EXERCISE DESCRIPTION:
Would you repeat the data below exactly, taking out the images?

Start of INFORMATION SUPPLIED

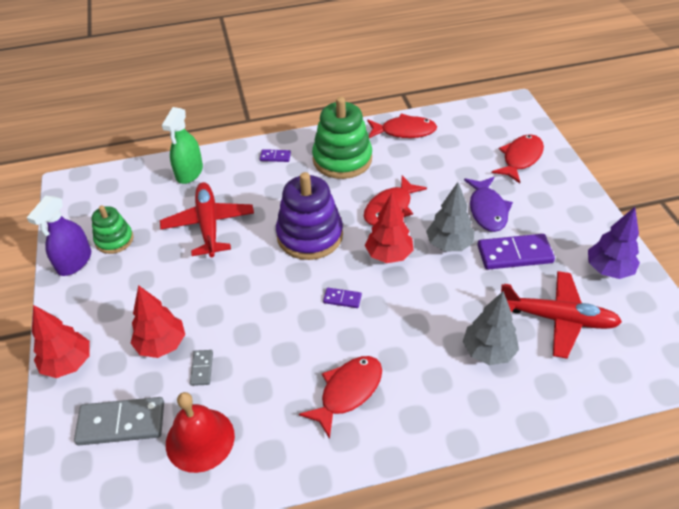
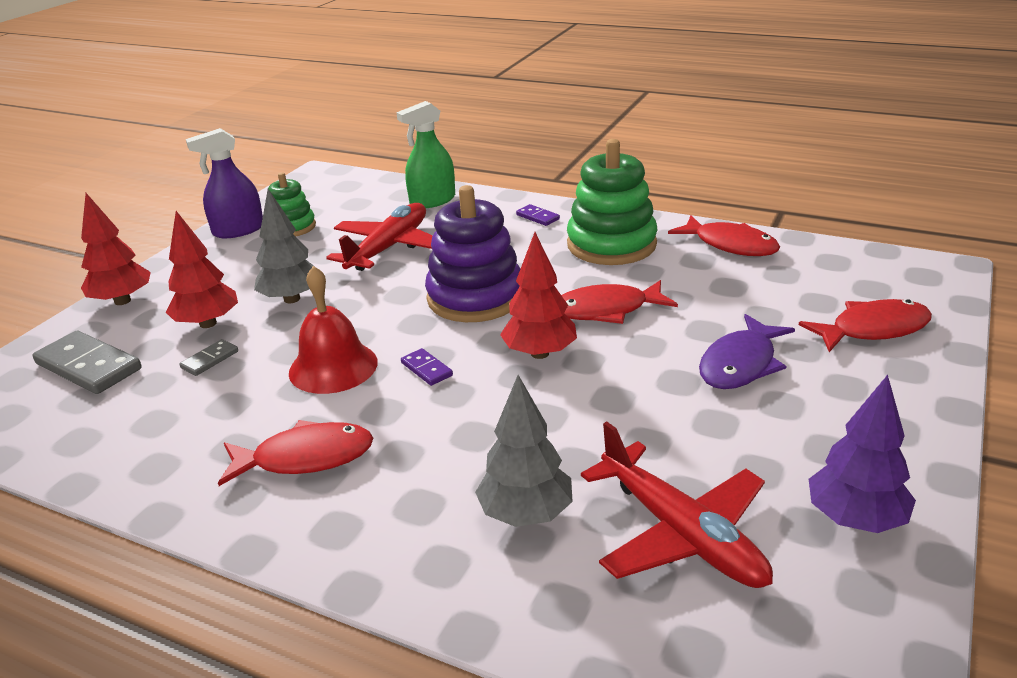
camera: 40 degrees right, 15 degrees down
(200, 439) = (121, 416): red bell -> red bell (333, 367)
(449, 244) = (633, 377): grey tree -> grey tree (292, 299)
(514, 254) = (716, 428): purple domino -> none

End of INFORMATION SUPPLIED

RESULT:
camera: 40 degrees right, 15 degrees down
(200, 439) = (121, 416): red bell -> red bell (333, 367)
(449, 244) = (633, 377): grey tree -> grey tree (292, 299)
(514, 254) = (716, 428): purple domino -> none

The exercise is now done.